_EXERCISE REQUIREMENTS_
State the number of lines in the listing below that contain the word "grün", and nothing besides.

_PROVIDED MATERIAL_
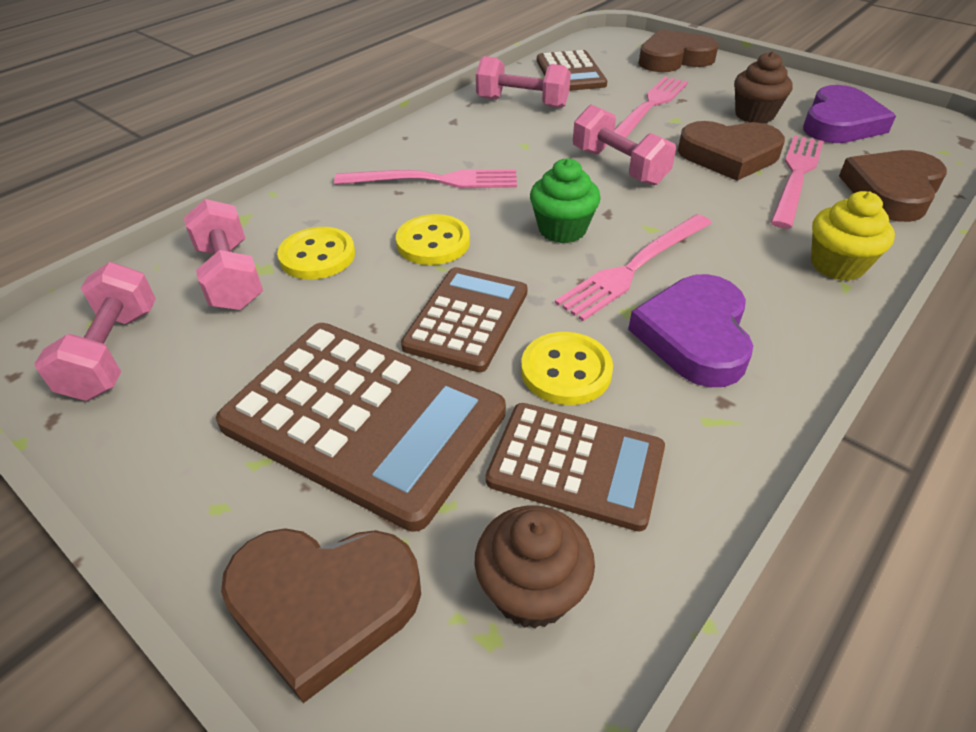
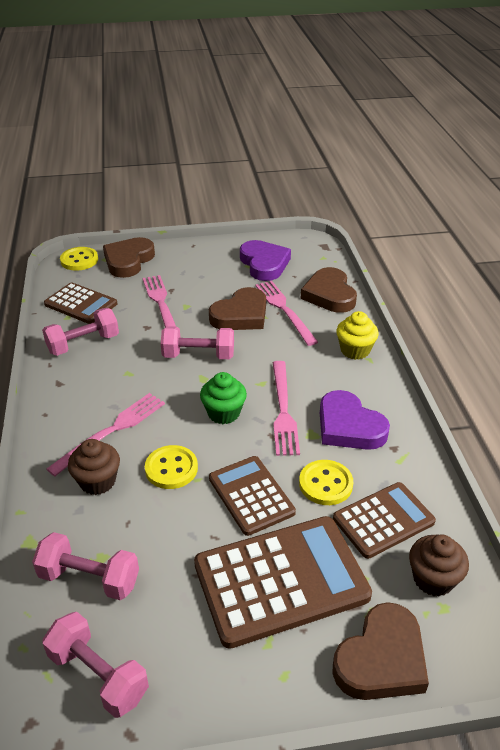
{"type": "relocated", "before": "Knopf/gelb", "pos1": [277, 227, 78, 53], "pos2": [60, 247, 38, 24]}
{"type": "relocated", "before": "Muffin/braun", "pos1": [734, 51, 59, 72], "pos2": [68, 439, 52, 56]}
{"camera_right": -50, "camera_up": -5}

---

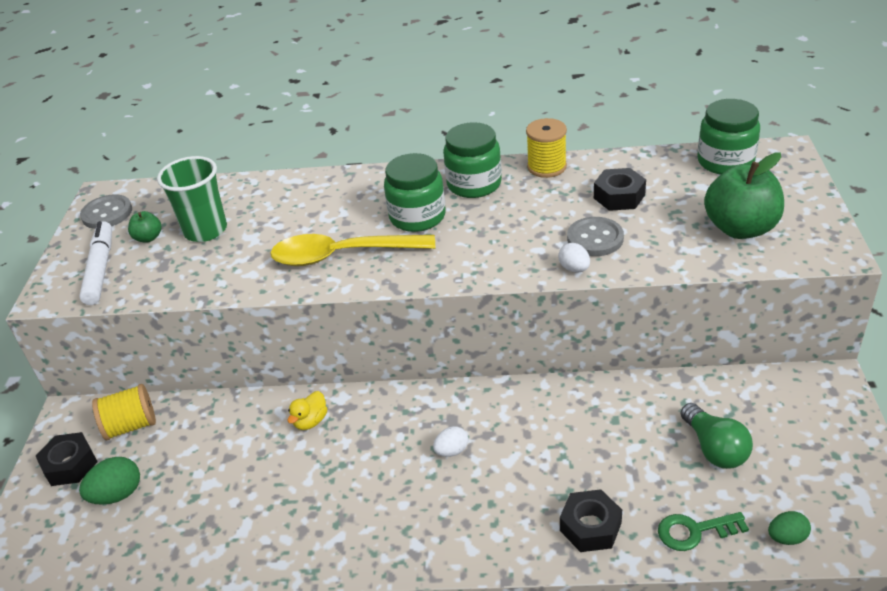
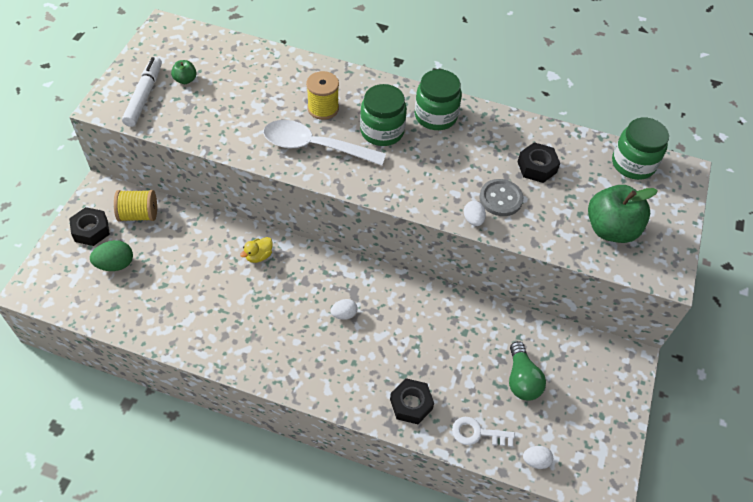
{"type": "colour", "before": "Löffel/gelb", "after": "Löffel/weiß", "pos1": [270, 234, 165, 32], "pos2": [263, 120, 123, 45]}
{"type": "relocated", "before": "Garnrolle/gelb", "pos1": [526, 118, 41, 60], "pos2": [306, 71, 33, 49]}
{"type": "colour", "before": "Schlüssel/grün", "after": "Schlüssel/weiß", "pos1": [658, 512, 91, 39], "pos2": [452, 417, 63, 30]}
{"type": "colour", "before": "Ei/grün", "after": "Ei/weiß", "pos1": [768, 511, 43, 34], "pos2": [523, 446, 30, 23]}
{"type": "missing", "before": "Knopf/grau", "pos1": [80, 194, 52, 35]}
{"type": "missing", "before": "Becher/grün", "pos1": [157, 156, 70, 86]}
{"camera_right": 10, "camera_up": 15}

---

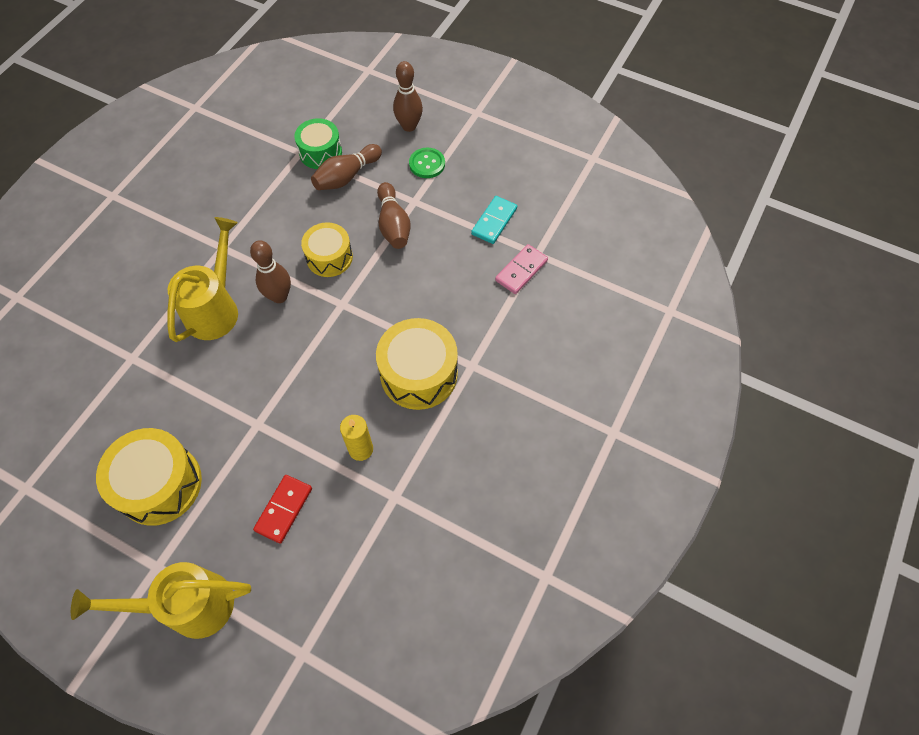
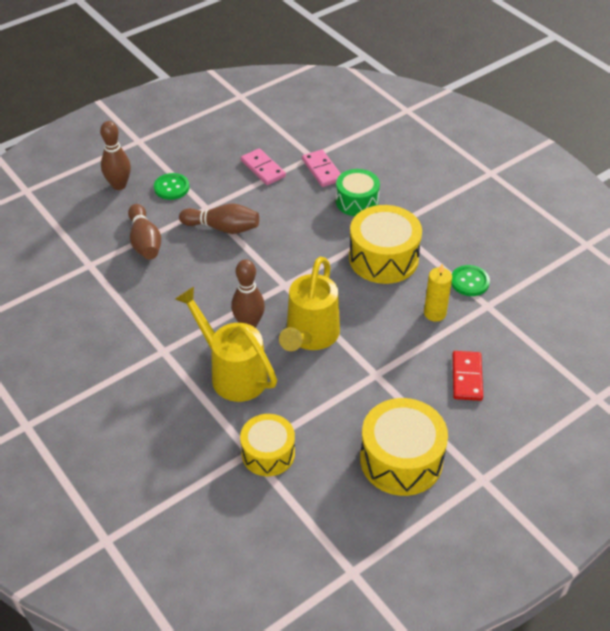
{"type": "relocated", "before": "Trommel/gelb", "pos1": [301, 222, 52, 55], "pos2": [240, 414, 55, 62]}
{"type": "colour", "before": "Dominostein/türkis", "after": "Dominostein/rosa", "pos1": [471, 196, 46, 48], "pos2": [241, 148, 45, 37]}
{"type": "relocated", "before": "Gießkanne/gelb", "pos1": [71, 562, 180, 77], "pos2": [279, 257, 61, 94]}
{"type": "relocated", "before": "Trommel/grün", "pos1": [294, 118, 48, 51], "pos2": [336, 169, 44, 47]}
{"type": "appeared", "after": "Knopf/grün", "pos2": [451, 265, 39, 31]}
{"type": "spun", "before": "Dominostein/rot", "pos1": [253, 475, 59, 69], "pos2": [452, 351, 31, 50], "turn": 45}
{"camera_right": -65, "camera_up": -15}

_EXERCISE RESPONSE_
5